▸ Task item
From the data below, return all lines holding the string "orange".

Records from a dataset:
*-*-*

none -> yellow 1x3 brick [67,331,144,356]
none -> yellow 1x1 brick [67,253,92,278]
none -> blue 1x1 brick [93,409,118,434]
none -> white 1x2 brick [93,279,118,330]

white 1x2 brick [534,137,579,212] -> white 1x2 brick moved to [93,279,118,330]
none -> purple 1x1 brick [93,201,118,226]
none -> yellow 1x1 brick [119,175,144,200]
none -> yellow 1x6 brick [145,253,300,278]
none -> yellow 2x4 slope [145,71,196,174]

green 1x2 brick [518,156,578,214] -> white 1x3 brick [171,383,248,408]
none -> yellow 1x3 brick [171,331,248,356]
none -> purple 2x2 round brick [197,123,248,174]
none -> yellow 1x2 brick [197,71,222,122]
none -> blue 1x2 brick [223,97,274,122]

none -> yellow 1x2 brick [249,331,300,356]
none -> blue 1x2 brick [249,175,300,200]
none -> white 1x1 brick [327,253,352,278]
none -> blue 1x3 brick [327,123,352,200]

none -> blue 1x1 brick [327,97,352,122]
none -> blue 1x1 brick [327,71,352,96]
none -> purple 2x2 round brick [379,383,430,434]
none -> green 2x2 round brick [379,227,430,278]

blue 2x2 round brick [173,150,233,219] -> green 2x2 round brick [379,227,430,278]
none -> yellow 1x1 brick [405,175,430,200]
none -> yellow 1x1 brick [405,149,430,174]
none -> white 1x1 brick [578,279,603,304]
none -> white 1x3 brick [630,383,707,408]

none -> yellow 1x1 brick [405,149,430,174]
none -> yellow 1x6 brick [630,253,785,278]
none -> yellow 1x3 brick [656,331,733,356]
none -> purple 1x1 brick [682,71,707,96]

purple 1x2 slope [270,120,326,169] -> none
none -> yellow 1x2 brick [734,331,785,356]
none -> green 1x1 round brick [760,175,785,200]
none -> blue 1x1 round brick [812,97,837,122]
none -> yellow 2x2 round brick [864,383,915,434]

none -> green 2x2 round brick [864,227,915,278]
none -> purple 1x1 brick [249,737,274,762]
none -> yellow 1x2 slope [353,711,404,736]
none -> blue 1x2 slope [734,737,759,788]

*-*-*

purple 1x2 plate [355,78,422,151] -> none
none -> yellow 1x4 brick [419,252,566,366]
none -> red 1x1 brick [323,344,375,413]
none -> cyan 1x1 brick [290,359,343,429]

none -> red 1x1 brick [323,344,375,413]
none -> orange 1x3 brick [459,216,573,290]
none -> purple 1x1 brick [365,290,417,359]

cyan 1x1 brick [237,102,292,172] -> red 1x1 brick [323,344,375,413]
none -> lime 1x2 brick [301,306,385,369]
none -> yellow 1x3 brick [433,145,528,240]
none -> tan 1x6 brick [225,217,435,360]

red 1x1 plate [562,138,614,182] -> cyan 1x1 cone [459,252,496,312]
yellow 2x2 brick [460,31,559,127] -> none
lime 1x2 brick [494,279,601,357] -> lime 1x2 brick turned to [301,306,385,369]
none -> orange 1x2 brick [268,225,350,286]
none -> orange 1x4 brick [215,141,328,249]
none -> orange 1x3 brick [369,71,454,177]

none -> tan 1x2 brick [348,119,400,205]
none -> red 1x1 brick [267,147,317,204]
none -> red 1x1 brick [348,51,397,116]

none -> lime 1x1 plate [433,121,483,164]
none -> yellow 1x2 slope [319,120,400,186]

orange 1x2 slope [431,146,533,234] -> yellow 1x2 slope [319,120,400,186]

*-*-*

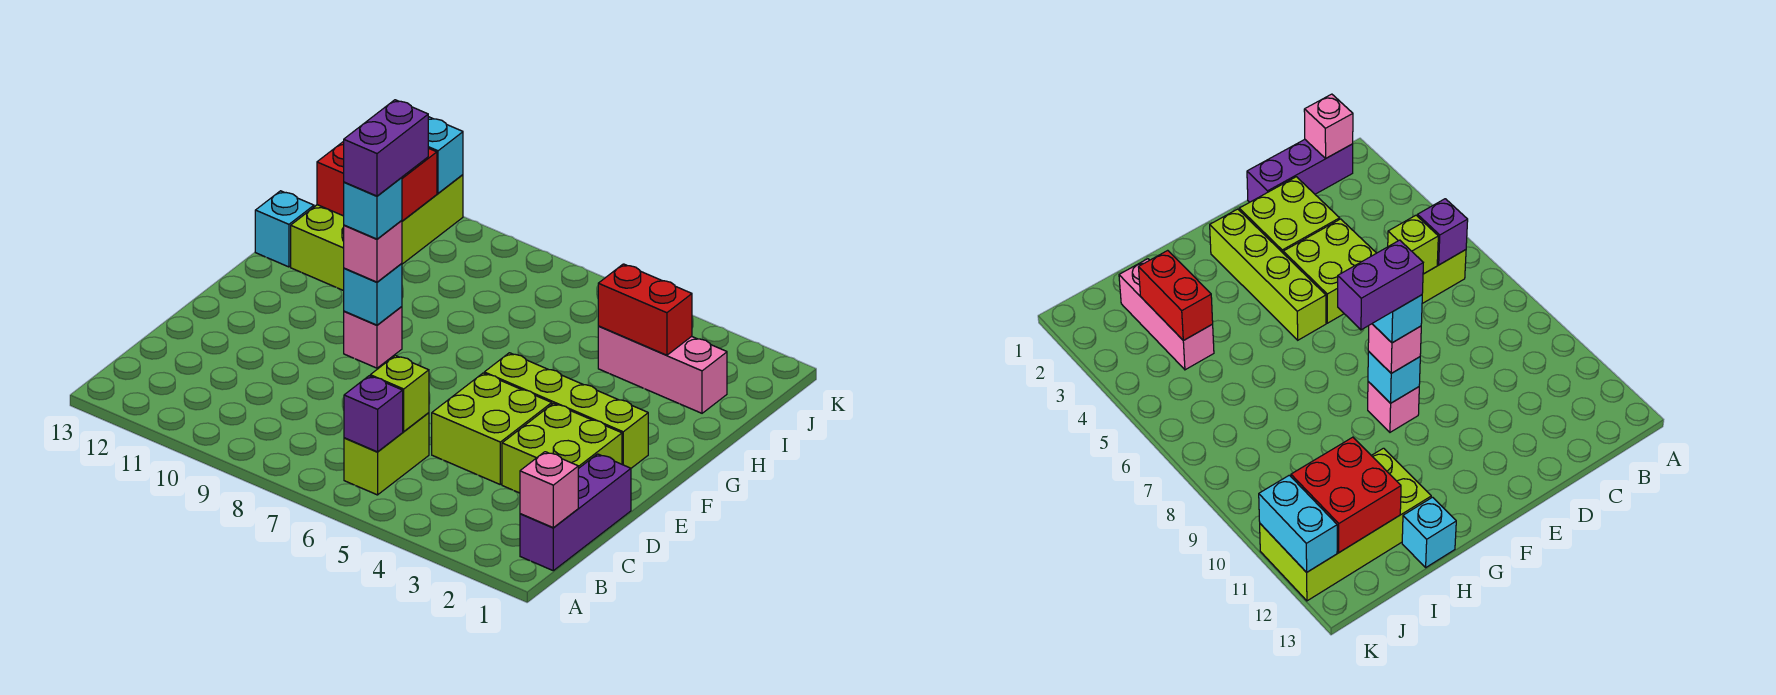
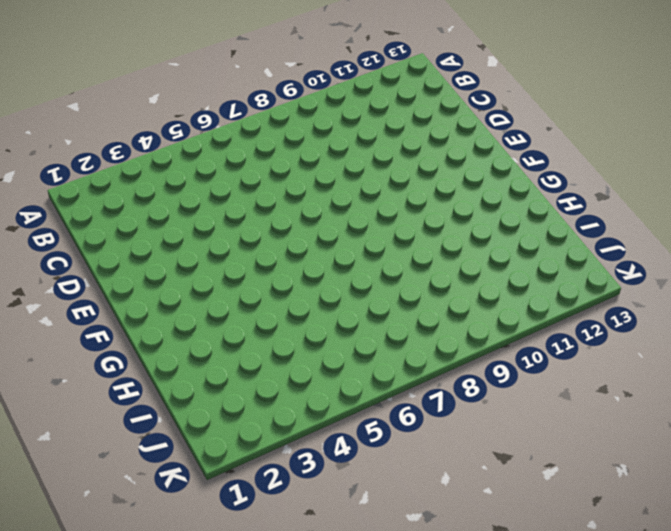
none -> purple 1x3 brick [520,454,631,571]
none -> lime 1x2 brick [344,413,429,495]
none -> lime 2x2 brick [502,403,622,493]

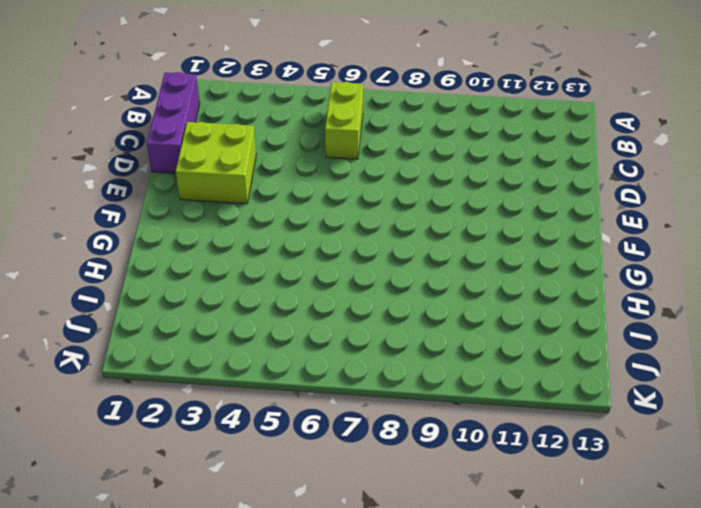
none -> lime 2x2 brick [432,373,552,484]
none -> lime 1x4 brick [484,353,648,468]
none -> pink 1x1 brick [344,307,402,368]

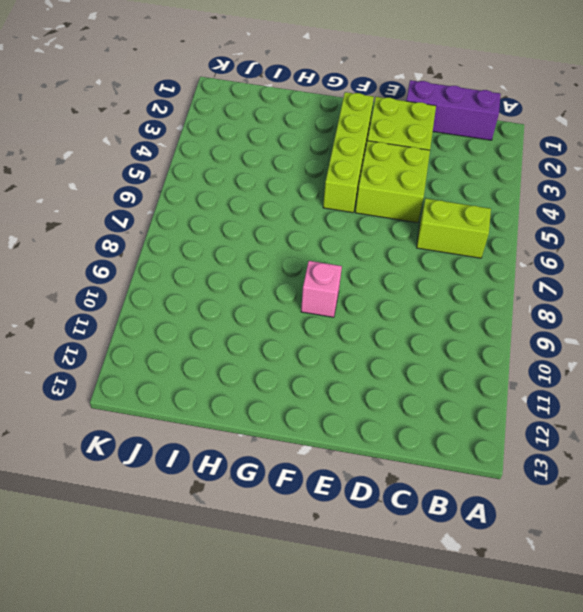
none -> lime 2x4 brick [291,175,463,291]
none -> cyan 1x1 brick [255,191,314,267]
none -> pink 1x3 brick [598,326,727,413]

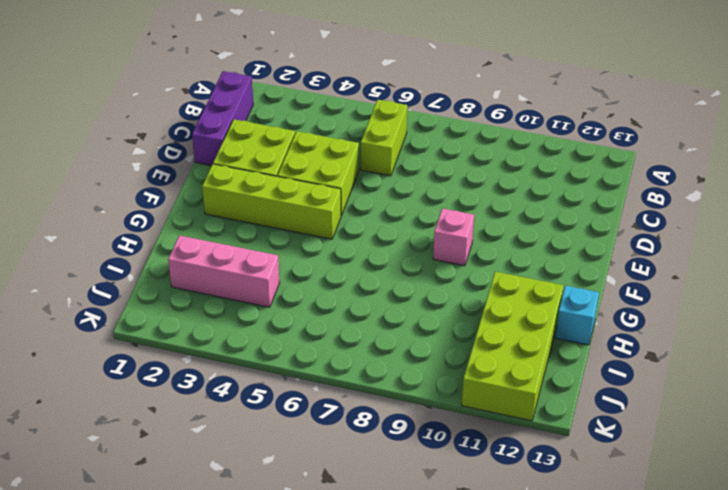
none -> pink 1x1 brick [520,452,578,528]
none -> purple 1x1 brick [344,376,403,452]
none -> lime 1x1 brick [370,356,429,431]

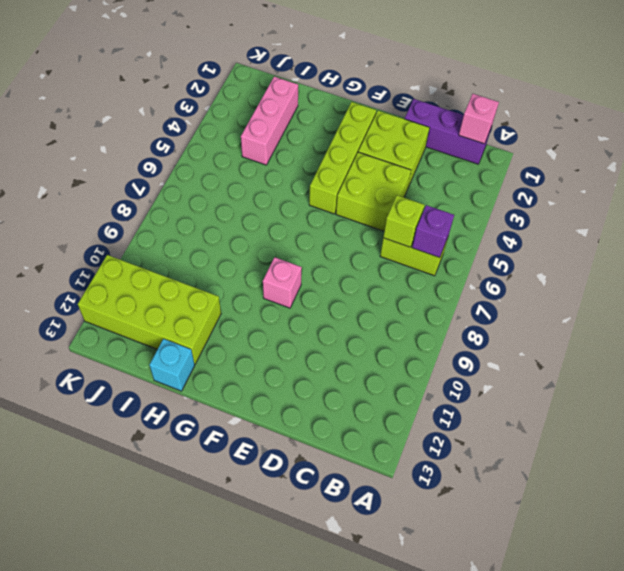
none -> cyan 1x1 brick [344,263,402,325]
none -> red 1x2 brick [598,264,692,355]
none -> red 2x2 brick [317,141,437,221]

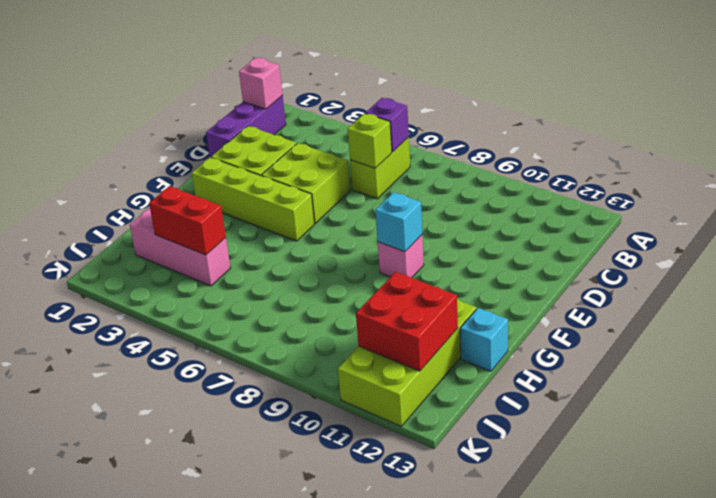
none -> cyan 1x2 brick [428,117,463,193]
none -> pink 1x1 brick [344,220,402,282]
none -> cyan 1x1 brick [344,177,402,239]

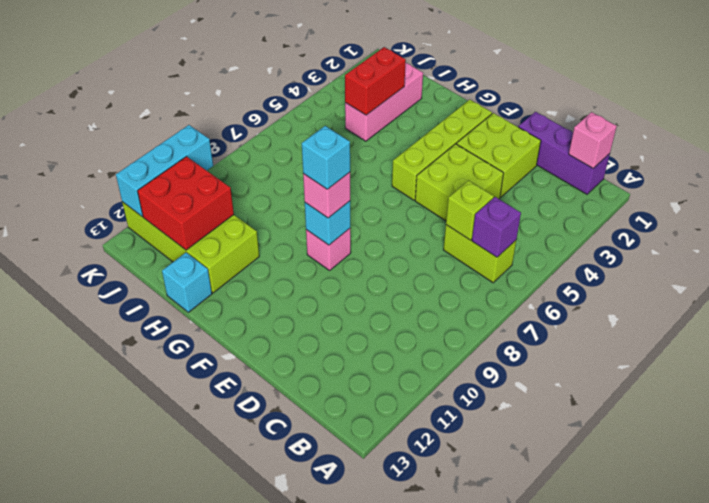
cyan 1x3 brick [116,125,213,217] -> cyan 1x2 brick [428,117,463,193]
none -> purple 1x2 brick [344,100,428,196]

*-*-*

▸ Answer
none -> orange 1x3 brick [459,216,573,290]
none -> orange 1x2 brick [268,225,350,286]
none -> orange 1x4 brick [215,141,328,249]
none -> orange 1x3 brick [369,71,454,177]
orange 1x2 slope [431,146,533,234] -> yellow 1x2 slope [319,120,400,186]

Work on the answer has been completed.